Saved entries
----------

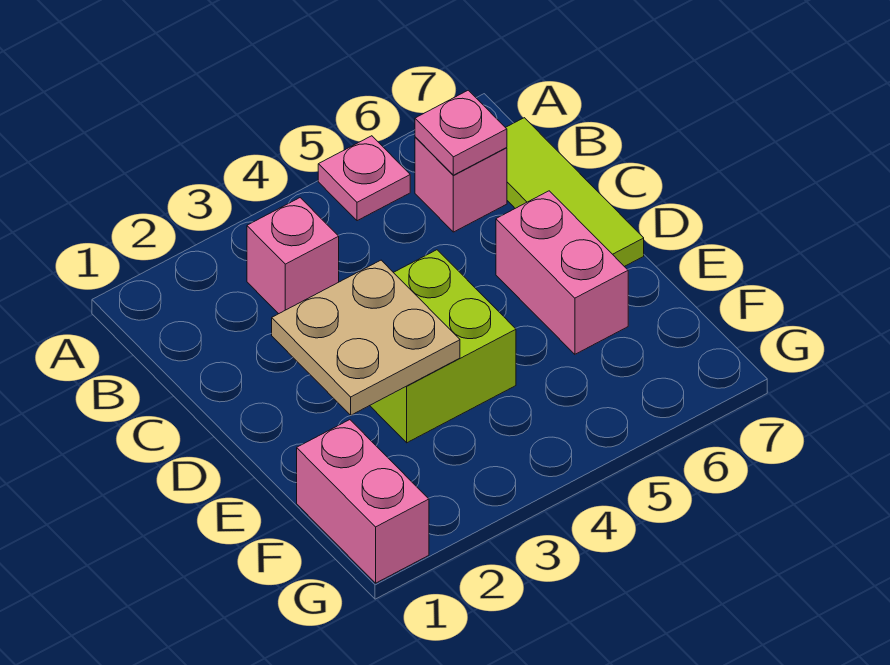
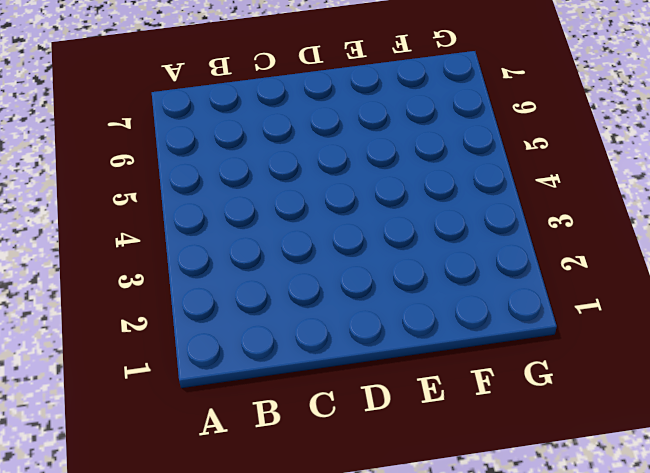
none -> pink plate A5 level 1
none -> pink brick B3 level 1

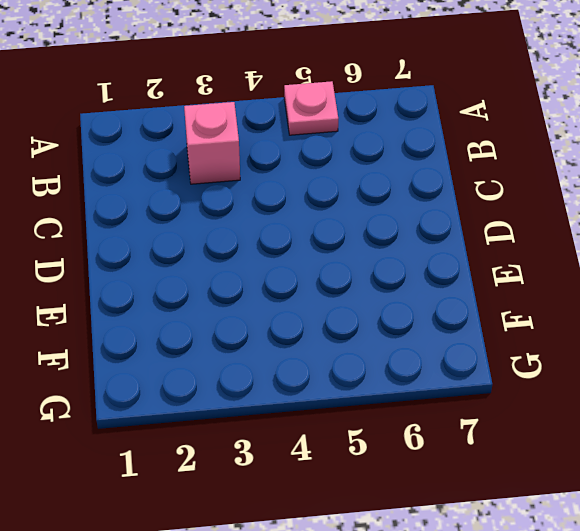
none -> pink brick B6 level 1
none -> lime tile B7:D7 level 1

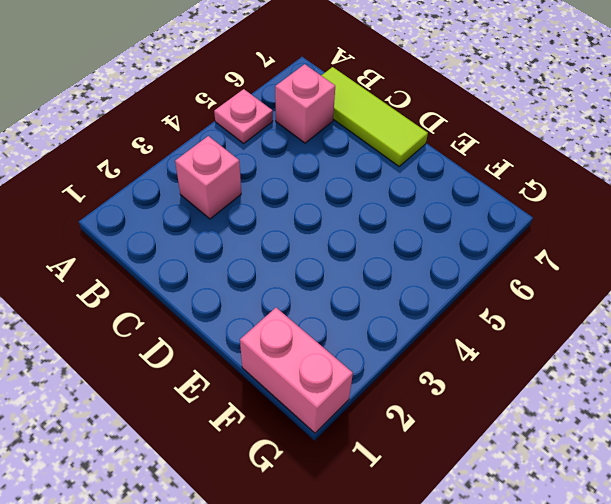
none -> lime brick D3:E4 level 1
none -> pink brick D6:E6 level 1

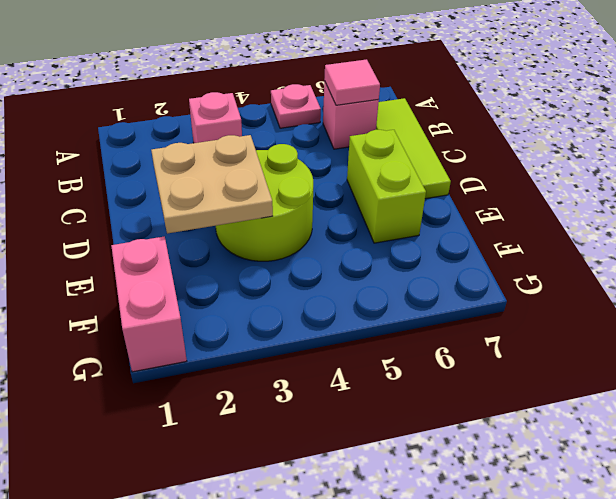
pink tile B6 level 2 -> pink plate B6 level 2
lime round brick D3:E4 level 1 -> lime brick D3:E4 level 1
lime brick D6:E6 level 1 -> pink brick D6:E6 level 1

----------

EXERCISE REQUIREMENTS - Copy out the data above exactly, except the pictures.

RESULT BELOW -
none -> pink plate A5 level 1
none -> pink brick B3 level 1

none -> pink brick B6 level 1
none -> lime tile B7:D7 level 1

none -> lime brick D3:E4 level 1
none -> pink brick D6:E6 level 1

pink tile B6 level 2 -> pink plate B6 level 2
lime round brick D3:E4 level 1 -> lime brick D3:E4 level 1
lime brick D6:E6 level 1 -> pink brick D6:E6 level 1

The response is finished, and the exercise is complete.